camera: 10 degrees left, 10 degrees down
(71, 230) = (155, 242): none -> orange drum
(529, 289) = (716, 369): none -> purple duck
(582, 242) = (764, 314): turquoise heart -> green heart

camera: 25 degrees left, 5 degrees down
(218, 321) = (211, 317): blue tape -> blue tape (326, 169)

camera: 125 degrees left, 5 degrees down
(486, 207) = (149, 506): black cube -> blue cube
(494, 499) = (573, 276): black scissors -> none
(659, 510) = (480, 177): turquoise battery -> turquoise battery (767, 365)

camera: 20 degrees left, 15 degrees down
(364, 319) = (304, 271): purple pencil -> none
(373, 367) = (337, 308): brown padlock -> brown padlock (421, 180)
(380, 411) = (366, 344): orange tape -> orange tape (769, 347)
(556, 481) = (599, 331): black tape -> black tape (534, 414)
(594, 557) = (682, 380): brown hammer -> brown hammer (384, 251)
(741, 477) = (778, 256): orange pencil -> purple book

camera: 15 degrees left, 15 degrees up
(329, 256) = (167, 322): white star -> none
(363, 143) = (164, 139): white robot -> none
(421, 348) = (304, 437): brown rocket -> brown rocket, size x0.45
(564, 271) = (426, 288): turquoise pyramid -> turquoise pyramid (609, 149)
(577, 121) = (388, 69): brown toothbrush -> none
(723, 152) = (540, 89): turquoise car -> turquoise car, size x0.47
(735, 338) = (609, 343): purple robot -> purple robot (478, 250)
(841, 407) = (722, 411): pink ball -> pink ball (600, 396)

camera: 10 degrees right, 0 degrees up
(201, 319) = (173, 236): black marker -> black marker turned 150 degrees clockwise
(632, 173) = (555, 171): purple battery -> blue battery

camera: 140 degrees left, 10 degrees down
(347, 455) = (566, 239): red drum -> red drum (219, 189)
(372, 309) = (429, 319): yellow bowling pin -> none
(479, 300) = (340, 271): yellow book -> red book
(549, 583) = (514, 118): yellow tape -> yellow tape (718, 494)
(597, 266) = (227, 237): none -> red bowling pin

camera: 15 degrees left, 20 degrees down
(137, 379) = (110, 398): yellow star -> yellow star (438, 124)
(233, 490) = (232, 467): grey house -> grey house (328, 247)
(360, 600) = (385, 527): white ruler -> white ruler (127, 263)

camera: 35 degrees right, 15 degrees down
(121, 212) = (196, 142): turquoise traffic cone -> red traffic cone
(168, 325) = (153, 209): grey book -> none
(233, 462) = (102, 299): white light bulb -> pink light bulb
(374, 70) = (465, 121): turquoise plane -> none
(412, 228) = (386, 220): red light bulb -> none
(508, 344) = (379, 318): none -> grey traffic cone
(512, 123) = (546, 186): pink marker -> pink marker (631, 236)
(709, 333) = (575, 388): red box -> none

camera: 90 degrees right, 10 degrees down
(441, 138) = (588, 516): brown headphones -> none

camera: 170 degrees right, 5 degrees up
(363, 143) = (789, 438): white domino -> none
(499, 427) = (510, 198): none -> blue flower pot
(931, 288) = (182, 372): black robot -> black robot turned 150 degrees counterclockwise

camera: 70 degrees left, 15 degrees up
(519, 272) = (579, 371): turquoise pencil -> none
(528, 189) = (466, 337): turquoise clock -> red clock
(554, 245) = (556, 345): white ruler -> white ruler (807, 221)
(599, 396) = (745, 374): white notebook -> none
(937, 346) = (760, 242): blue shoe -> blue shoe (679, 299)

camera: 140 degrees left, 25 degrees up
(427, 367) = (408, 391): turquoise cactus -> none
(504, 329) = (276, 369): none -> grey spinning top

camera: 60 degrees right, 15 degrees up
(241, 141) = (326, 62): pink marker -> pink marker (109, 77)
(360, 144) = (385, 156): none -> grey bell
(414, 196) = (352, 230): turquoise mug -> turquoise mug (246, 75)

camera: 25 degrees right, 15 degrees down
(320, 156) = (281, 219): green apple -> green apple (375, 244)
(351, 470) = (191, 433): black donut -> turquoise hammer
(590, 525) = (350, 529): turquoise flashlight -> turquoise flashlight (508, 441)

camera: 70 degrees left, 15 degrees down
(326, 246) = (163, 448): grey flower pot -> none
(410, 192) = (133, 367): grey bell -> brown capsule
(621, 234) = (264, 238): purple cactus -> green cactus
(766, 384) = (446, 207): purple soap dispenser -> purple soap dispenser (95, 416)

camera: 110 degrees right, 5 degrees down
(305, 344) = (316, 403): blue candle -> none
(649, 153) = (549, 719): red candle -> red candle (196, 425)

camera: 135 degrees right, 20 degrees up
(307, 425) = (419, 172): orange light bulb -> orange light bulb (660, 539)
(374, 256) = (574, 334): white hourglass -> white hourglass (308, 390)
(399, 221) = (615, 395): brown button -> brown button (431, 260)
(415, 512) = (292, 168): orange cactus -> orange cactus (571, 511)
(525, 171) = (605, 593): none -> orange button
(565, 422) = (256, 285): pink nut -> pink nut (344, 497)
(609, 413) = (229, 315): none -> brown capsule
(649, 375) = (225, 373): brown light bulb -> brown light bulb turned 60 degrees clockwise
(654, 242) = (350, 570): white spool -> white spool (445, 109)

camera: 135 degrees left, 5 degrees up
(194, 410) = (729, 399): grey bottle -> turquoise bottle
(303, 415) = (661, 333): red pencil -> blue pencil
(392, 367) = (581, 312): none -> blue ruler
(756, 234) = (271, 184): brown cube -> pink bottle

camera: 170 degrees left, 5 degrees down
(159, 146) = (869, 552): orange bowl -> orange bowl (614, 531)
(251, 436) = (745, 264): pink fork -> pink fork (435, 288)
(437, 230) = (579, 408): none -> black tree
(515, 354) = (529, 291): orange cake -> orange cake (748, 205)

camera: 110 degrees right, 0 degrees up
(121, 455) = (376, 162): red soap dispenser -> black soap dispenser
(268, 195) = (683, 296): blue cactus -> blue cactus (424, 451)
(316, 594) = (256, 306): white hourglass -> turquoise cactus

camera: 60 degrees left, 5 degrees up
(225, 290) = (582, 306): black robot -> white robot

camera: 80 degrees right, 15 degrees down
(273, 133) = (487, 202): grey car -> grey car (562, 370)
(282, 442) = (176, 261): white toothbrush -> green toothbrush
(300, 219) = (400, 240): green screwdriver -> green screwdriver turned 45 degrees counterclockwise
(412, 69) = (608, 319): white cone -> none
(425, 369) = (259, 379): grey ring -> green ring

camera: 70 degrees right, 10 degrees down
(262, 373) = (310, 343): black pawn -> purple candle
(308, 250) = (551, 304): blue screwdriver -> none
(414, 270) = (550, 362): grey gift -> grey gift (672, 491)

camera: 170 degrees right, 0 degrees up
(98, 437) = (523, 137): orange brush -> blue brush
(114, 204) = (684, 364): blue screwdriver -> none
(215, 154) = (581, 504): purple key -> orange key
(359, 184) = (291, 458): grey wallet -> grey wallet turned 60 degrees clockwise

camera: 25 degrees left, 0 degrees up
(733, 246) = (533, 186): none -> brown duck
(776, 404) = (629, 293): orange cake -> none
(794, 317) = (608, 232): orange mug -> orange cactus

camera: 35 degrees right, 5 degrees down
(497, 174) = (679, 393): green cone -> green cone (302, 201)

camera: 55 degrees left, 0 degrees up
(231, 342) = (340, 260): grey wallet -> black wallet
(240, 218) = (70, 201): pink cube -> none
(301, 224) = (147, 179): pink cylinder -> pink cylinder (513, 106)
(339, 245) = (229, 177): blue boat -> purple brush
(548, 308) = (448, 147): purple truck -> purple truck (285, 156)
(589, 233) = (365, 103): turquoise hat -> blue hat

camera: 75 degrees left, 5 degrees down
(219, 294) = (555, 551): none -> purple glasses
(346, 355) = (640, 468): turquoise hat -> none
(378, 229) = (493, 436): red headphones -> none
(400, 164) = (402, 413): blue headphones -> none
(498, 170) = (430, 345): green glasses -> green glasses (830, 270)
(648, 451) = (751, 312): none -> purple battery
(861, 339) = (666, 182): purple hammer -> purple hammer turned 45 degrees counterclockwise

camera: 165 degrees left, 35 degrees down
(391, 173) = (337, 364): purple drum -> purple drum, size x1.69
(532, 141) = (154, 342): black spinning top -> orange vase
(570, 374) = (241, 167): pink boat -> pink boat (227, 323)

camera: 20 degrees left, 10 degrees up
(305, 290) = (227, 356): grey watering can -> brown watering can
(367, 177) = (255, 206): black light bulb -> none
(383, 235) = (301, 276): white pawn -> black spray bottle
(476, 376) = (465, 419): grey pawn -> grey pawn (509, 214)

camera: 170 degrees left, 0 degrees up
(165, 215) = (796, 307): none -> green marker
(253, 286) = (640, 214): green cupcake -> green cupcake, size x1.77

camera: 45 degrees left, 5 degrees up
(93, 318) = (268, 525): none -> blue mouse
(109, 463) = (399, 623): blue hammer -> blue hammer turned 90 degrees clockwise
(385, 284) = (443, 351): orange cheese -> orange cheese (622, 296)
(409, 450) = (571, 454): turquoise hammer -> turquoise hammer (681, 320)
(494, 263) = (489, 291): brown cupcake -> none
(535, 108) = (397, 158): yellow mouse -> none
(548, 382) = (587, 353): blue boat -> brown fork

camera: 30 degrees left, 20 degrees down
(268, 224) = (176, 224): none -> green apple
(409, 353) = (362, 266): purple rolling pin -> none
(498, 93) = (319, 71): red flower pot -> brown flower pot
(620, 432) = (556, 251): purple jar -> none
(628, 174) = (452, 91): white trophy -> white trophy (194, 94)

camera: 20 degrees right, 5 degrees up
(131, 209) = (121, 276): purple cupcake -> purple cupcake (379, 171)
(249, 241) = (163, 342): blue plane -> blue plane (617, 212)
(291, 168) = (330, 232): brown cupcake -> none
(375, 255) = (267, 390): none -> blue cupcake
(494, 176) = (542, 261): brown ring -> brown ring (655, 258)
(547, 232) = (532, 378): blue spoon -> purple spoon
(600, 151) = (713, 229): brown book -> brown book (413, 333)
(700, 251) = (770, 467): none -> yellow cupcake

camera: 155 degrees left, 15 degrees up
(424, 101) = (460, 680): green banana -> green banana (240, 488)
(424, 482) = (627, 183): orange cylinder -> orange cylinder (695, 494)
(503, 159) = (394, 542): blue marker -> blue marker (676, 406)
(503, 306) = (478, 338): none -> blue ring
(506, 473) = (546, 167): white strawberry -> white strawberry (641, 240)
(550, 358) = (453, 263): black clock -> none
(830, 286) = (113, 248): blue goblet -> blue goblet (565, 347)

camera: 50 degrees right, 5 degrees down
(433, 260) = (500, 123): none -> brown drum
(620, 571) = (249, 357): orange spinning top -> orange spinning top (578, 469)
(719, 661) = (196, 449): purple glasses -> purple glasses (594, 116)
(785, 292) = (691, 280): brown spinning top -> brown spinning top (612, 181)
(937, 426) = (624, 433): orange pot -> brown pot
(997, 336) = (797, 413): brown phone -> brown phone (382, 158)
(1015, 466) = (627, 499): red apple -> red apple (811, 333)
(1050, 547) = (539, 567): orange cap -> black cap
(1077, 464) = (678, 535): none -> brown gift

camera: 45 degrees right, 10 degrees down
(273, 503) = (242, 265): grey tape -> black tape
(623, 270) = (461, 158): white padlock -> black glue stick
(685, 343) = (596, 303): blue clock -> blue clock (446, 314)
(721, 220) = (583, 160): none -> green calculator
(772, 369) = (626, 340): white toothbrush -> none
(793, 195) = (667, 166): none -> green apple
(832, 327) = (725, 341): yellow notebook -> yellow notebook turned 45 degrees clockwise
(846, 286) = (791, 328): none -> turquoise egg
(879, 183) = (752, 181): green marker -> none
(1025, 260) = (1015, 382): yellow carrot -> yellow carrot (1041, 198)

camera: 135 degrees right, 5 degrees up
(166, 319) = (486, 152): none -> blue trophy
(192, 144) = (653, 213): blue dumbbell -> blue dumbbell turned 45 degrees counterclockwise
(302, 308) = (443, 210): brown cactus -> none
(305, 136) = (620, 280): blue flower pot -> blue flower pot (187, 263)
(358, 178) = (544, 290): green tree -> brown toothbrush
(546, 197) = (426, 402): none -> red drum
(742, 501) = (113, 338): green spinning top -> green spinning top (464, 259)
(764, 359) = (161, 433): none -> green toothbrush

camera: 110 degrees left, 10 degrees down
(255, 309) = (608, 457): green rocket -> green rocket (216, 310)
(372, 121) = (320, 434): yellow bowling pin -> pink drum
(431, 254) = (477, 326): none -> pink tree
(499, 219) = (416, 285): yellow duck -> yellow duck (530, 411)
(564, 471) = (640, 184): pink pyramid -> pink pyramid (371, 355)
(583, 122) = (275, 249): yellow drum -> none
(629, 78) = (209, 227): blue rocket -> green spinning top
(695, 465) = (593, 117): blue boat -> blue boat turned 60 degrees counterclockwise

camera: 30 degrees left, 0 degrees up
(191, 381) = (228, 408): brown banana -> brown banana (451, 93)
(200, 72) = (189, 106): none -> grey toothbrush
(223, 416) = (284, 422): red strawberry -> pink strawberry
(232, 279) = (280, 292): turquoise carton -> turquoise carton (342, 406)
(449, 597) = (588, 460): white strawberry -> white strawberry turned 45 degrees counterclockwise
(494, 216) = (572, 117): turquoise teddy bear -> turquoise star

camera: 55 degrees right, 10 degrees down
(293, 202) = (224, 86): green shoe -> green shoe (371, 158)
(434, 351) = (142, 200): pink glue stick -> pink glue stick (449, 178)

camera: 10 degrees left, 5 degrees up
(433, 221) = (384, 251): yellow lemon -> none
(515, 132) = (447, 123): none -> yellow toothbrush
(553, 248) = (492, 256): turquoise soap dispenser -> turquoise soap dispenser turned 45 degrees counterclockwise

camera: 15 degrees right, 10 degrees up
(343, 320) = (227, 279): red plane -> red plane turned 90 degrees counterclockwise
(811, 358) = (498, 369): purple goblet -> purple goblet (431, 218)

□ □ □ □ □

• What is required: Reproduce the entries above exactly, but only the lines between the line holding "(931, 288) = (182, 372): black" and the line holding "(599, 396) = (745, 374): white", inclusive.

• Final answer:
(931, 288) = (182, 372): black robot -> black robot turned 150 degrees counterclockwise

camera: 70 degrees left, 15 degrees up
(519, 272) = (579, 371): turquoise pencil -> none
(528, 189) = (466, 337): turquoise clock -> red clock
(554, 245) = (556, 345): white ruler -> white ruler (807, 221)
(599, 396) = (745, 374): white notebook -> none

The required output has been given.